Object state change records
******

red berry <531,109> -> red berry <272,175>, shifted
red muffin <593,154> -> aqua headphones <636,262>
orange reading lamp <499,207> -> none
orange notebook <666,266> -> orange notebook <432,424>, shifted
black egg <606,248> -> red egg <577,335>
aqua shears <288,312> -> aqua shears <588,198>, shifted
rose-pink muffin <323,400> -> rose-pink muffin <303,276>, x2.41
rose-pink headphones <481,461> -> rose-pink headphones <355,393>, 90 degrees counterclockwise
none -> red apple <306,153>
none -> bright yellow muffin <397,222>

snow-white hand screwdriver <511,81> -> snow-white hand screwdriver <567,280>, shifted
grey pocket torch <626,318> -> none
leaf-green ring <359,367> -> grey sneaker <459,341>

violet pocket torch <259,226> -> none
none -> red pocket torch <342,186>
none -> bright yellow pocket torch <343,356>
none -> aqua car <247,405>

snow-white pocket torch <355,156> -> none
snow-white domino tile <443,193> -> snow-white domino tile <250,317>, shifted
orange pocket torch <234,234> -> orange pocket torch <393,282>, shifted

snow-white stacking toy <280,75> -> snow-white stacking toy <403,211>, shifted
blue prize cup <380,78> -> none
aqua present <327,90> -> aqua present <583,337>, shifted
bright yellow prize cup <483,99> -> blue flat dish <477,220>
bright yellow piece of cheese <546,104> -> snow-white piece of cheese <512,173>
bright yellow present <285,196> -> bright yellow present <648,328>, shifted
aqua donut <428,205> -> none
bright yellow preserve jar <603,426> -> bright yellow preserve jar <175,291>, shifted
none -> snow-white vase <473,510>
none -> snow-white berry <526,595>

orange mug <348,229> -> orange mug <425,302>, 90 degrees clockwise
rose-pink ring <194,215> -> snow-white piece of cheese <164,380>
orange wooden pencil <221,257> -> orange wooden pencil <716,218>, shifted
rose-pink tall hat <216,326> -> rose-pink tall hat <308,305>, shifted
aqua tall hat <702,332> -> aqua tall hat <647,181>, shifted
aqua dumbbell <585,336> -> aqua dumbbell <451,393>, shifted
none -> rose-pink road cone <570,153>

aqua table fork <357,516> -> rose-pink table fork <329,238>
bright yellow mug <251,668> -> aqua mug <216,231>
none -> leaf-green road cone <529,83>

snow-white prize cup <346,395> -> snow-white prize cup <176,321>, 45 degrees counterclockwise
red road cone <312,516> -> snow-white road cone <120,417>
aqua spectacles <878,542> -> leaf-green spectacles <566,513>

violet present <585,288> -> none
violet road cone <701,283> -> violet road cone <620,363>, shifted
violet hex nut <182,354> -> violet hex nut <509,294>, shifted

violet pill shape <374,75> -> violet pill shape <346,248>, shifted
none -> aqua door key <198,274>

******

The answer should contain every line of the data, unchanged.

red berry <531,109> -> red berry <272,175>, shifted
red muffin <593,154> -> aqua headphones <636,262>
orange reading lamp <499,207> -> none
orange notebook <666,266> -> orange notebook <432,424>, shifted
black egg <606,248> -> red egg <577,335>
aqua shears <288,312> -> aqua shears <588,198>, shifted
rose-pink muffin <323,400> -> rose-pink muffin <303,276>, x2.41
rose-pink headphones <481,461> -> rose-pink headphones <355,393>, 90 degrees counterclockwise
none -> red apple <306,153>
none -> bright yellow muffin <397,222>

snow-white hand screwdriver <511,81> -> snow-white hand screwdriver <567,280>, shifted
grey pocket torch <626,318> -> none
leaf-green ring <359,367> -> grey sneaker <459,341>

violet pocket torch <259,226> -> none
none -> red pocket torch <342,186>
none -> bright yellow pocket torch <343,356>
none -> aqua car <247,405>

snow-white pocket torch <355,156> -> none
snow-white domino tile <443,193> -> snow-white domino tile <250,317>, shifted
orange pocket torch <234,234> -> orange pocket torch <393,282>, shifted

snow-white stacking toy <280,75> -> snow-white stacking toy <403,211>, shifted
blue prize cup <380,78> -> none
aqua present <327,90> -> aqua present <583,337>, shifted
bright yellow prize cup <483,99> -> blue flat dish <477,220>
bright yellow piece of cheese <546,104> -> snow-white piece of cheese <512,173>
bright yellow present <285,196> -> bright yellow present <648,328>, shifted
aqua donut <428,205> -> none
bright yellow preserve jar <603,426> -> bright yellow preserve jar <175,291>, shifted
none -> snow-white vase <473,510>
none -> snow-white berry <526,595>

orange mug <348,229> -> orange mug <425,302>, 90 degrees clockwise
rose-pink ring <194,215> -> snow-white piece of cheese <164,380>
orange wooden pencil <221,257> -> orange wooden pencil <716,218>, shifted
rose-pink tall hat <216,326> -> rose-pink tall hat <308,305>, shifted
aqua tall hat <702,332> -> aqua tall hat <647,181>, shifted
aqua dumbbell <585,336> -> aqua dumbbell <451,393>, shifted
none -> rose-pink road cone <570,153>

aqua table fork <357,516> -> rose-pink table fork <329,238>
bright yellow mug <251,668> -> aqua mug <216,231>
none -> leaf-green road cone <529,83>

snow-white prize cup <346,395> -> snow-white prize cup <176,321>, 45 degrees counterclockwise
red road cone <312,516> -> snow-white road cone <120,417>
aqua spectacles <878,542> -> leaf-green spectacles <566,513>

violet present <585,288> -> none
violet road cone <701,283> -> violet road cone <620,363>, shifted
violet hex nut <182,354> -> violet hex nut <509,294>, shifted

violet pill shape <374,75> -> violet pill shape <346,248>, shifted
none -> aqua door key <198,274>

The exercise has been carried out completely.